#### PROBLEM TO WORK ON
With the images removed, write out every line below exactly.

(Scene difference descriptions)
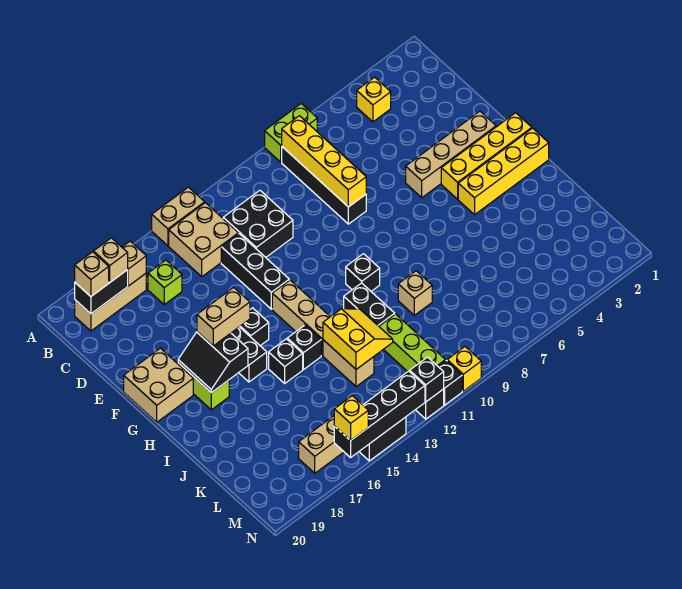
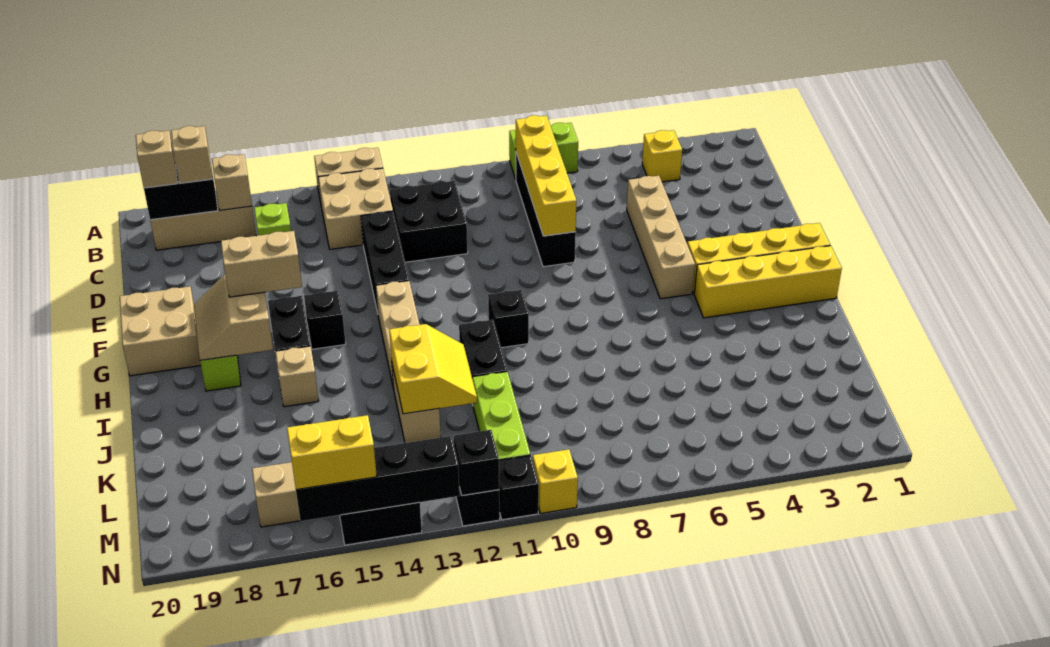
tan brick F2:F5 level 1 -> tan brick D5:G5 level 1
black slope G17:H18 level 2 top 17 -> tan slope G17:H18 level 2 top 17
black brick I14 level 1 -> none
black brick I15 level 1 -> none
tan brick J9 level 1 -> tan brick I16 level 1
yellow brick N16 level 3 -> yellow brick N15:N16 level 3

#### EXERCISE OUTPUT
tan brick F2:F5 level 1 -> tan brick D5:G5 level 1
black slope G17:H18 level 2 top 17 -> tan slope G17:H18 level 2 top 17
black brick I14 level 1 -> none
black brick I15 level 1 -> none
tan brick J9 level 1 -> tan brick I16 level 1
yellow brick N16 level 3 -> yellow brick N15:N16 level 3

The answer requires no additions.